Every line of the entries below from the one containing "orange ball [390,90,463,165]" to the one containing "none -> blue pyramid [143,420,202,479]", both ends included, must be written out exactly. No other line belongs in the answer.

>>>>>

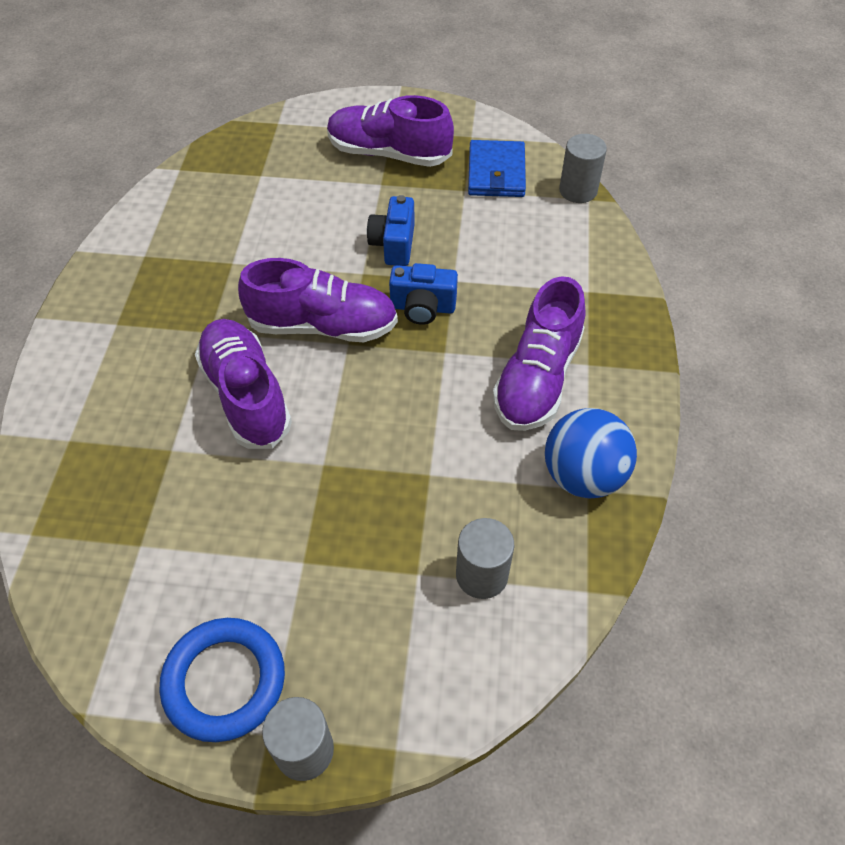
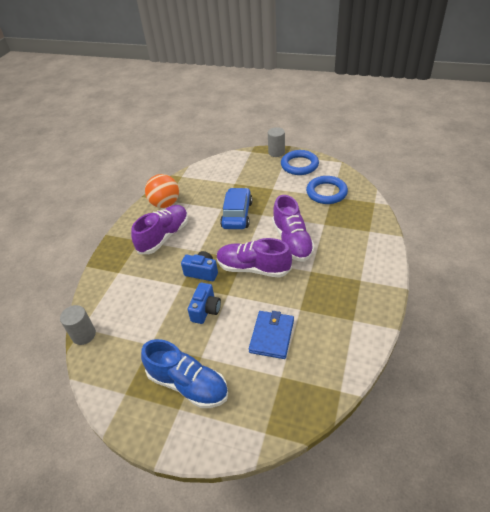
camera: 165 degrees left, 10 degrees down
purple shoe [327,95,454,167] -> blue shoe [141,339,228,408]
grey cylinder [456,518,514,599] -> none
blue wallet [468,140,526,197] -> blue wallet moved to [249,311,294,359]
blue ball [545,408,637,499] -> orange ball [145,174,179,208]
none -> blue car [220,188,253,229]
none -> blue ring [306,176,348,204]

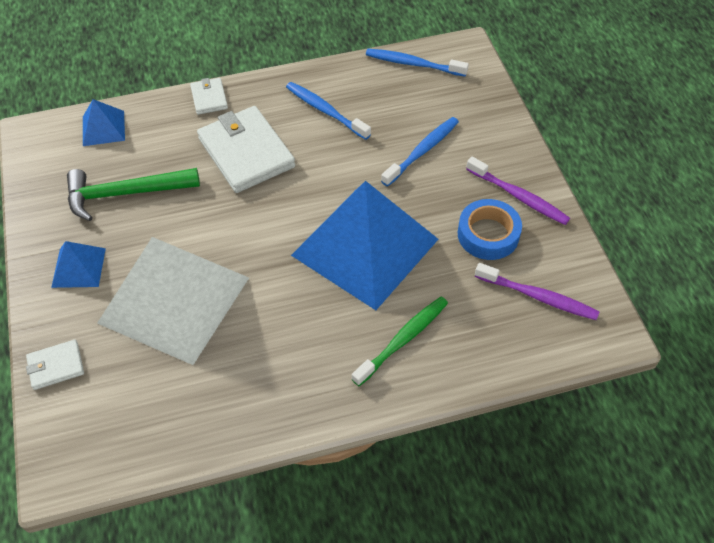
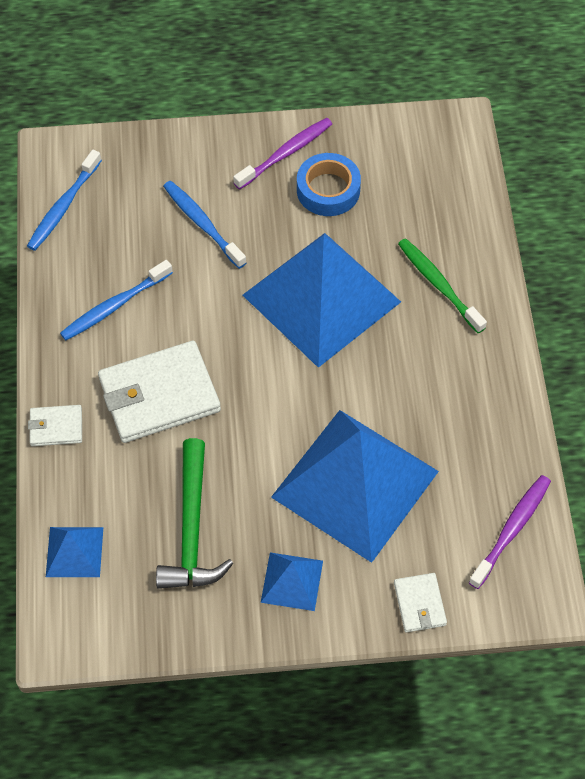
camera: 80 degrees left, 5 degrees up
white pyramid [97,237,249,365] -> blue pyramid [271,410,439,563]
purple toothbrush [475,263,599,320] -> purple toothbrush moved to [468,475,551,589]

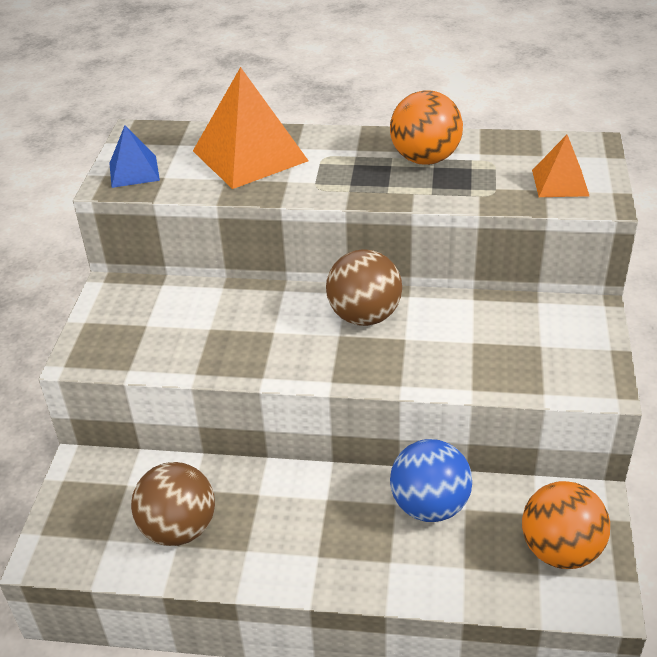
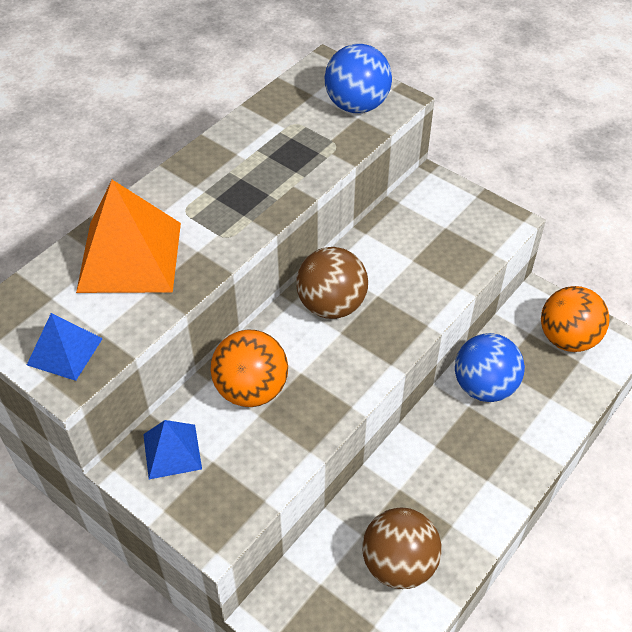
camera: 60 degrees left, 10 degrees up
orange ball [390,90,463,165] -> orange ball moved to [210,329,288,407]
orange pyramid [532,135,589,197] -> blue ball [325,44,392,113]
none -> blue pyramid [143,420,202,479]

<<<<<
>>>>>

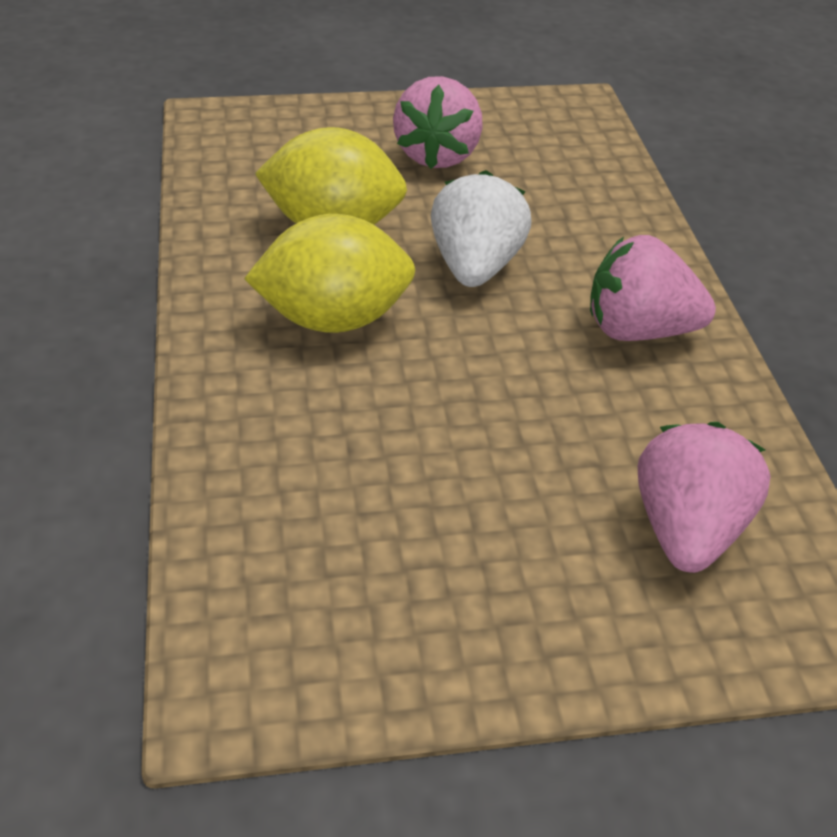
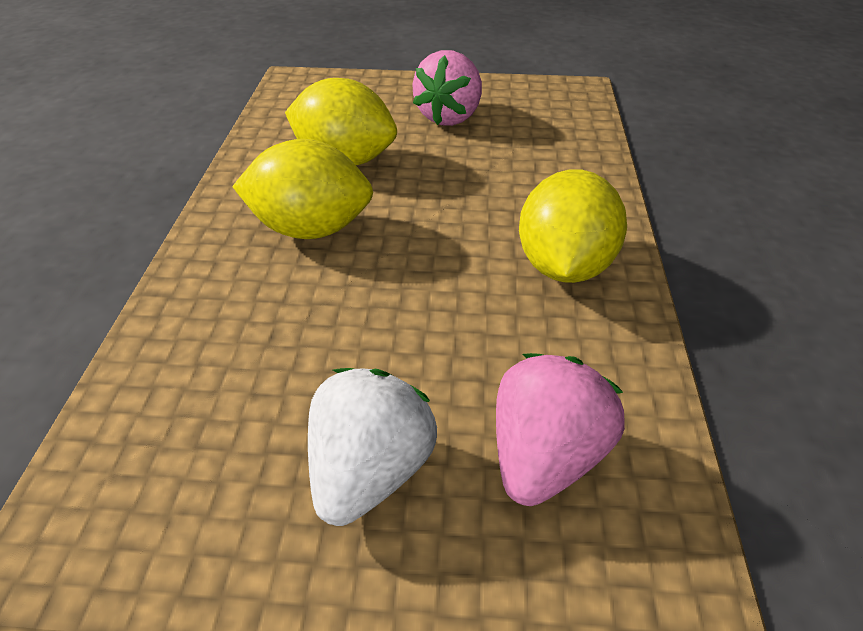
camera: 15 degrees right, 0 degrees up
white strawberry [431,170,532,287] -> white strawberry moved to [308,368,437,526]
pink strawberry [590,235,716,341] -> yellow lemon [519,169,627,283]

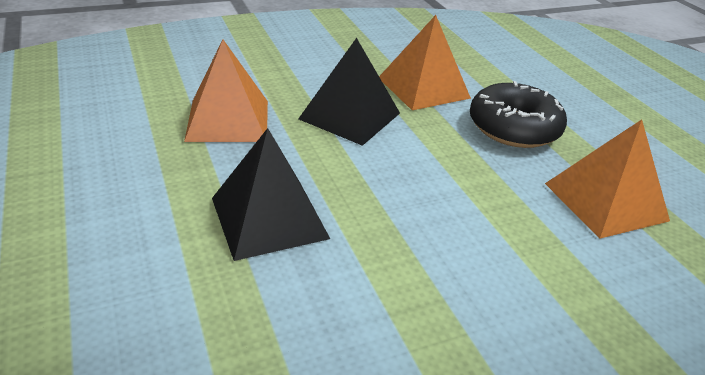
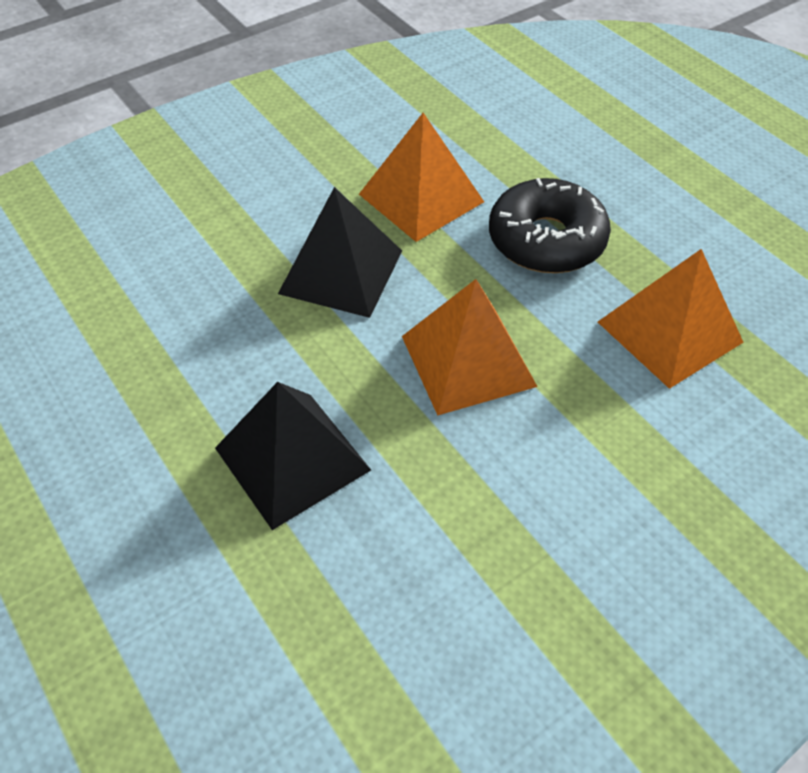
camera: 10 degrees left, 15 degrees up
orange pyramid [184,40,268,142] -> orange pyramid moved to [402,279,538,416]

<<<<<

FINAL ANSWER.
orange ball [390,90,463,165] -> orange ball moved to [210,329,288,407]
orange pyramid [532,135,589,197] -> blue ball [325,44,392,113]
none -> blue pyramid [143,420,202,479]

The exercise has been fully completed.